Please set down each of the lines below once more, exactly, omitting all pictures.

(Version comparison data)

****************

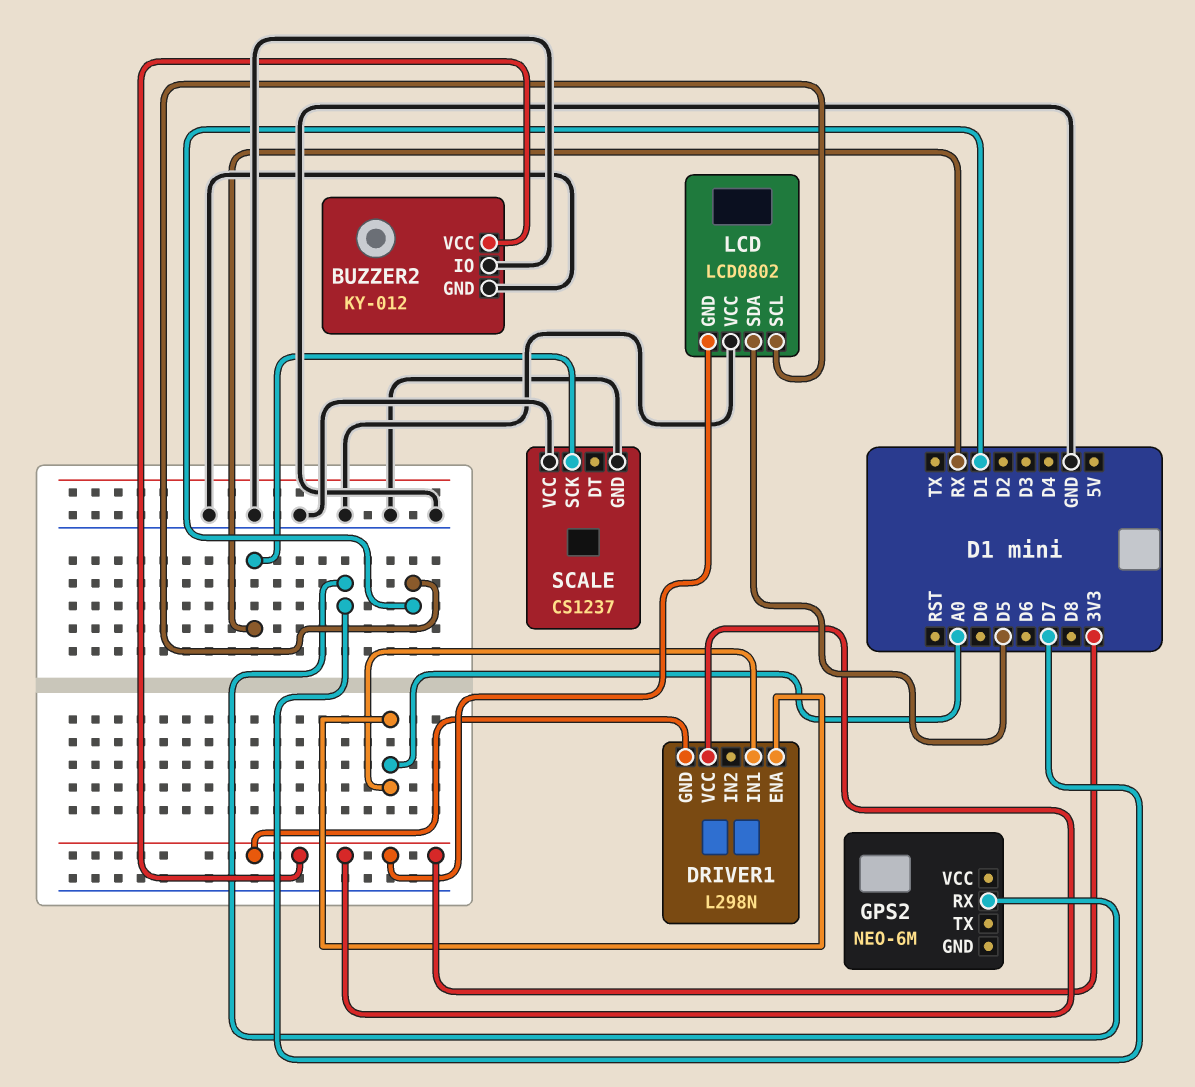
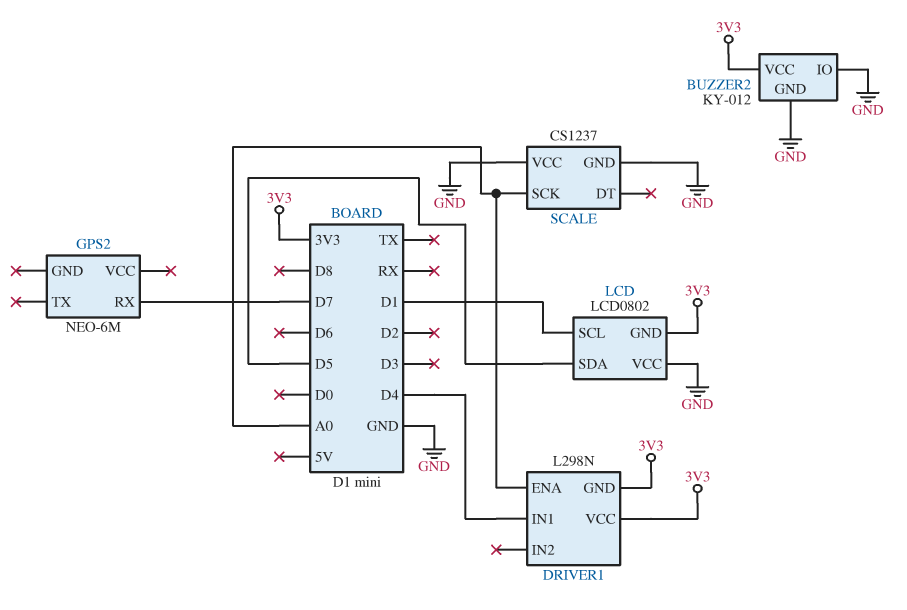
DRIVER1 pin IN1: A0 -> D4
SCALE pin SCK: RX -> A0

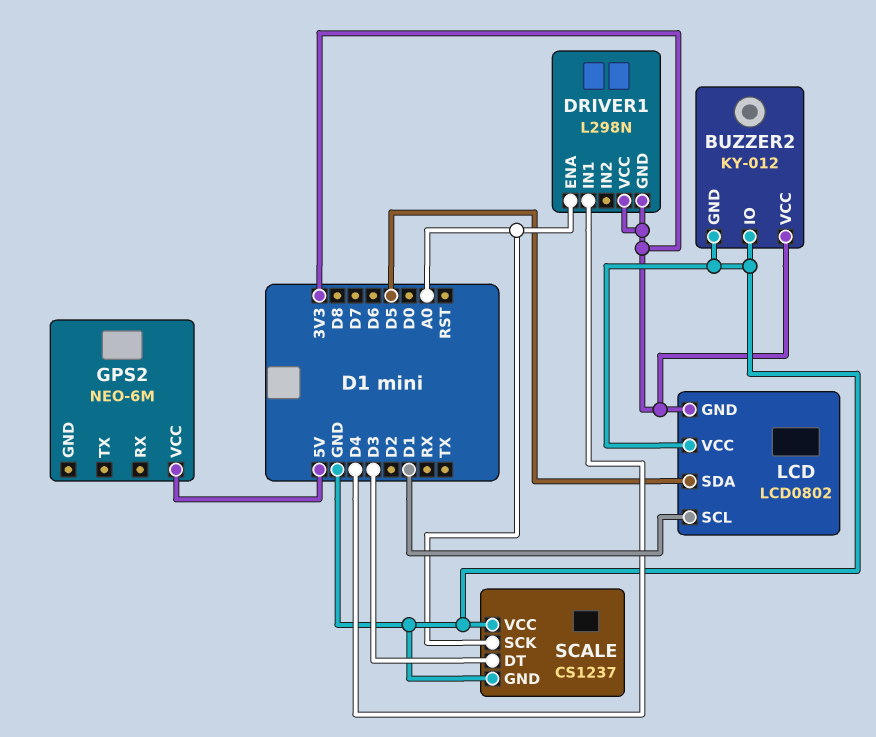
GPS2 pin RX: D7 -> none
GPS2 pin VCC: none -> 5V
SCALE pin DT: none -> D3

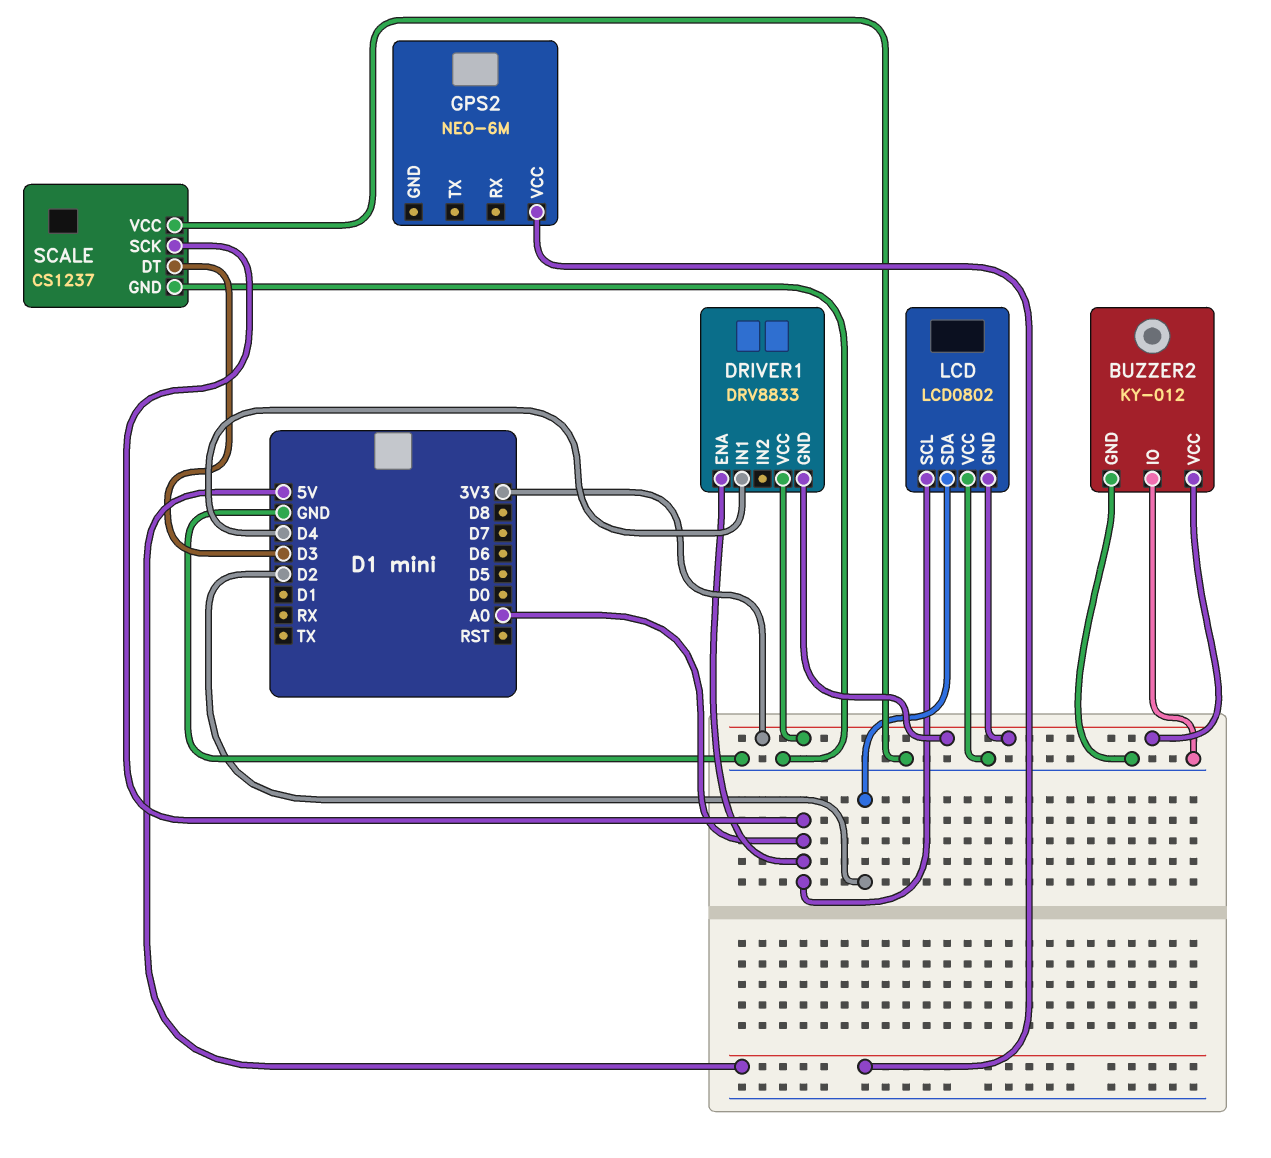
DRIVER1: L298N -> DRV8833
LCD pin SCL: D1 -> A0
LCD pin SDA: D5 -> D2

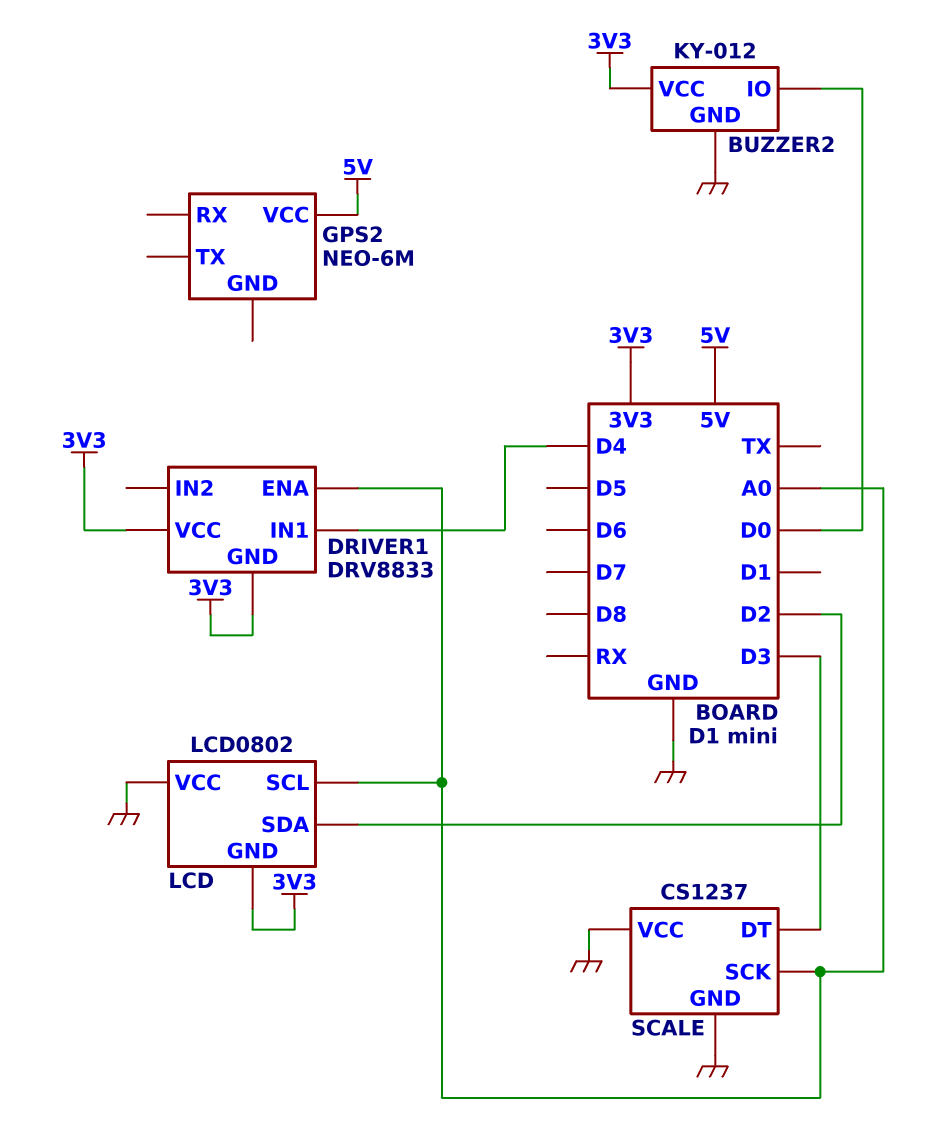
BUZZER2 pin IO: GND -> D0

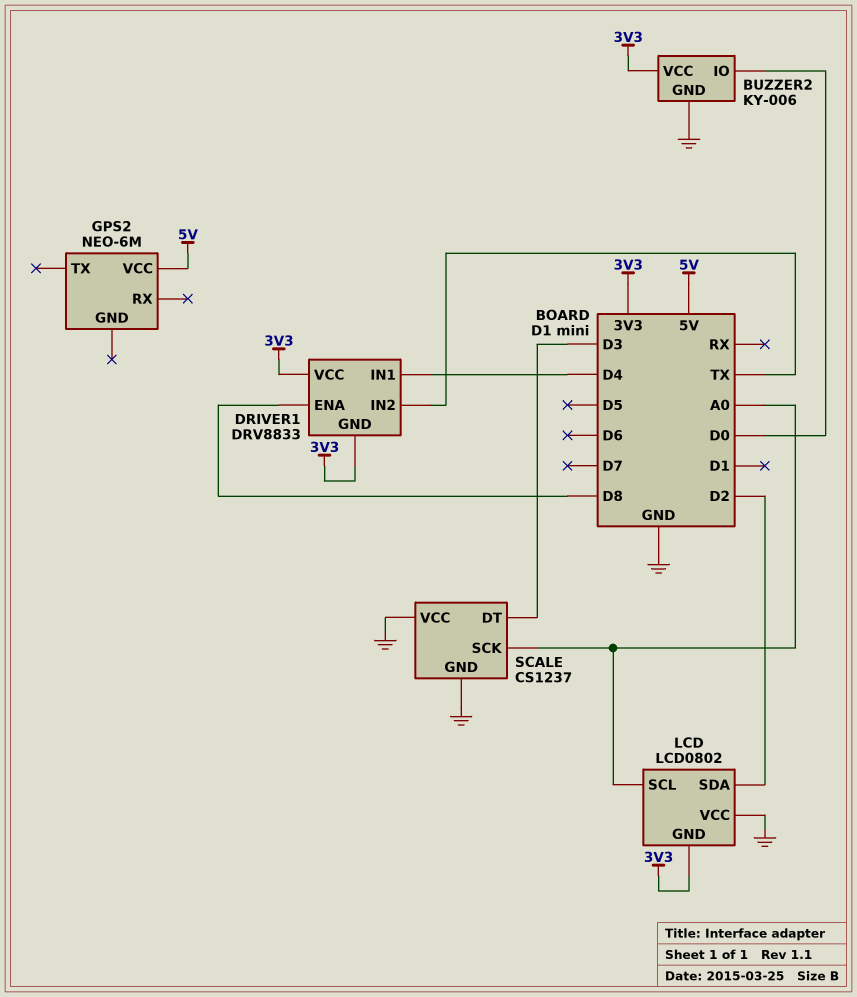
BUZZER2: KY-012 -> KY-006
DRIVER1 pin ENA: A0 -> D8
DRIVER1 pin IN2: none -> TX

****************

## [Written solution]
DRIVER1 pin IN1: A0 -> D4
SCALE pin SCK: RX -> A0

GPS2 pin RX: D7 -> none
GPS2 pin VCC: none -> 5V
SCALE pin DT: none -> D3

DRIVER1: L298N -> DRV8833
LCD pin SCL: D1 -> A0
LCD pin SDA: D5 -> D2

BUZZER2 pin IO: GND -> D0

BUZZER2: KY-012 -> KY-006
DRIVER1 pin ENA: A0 -> D8
DRIVER1 pin IN2: none -> TX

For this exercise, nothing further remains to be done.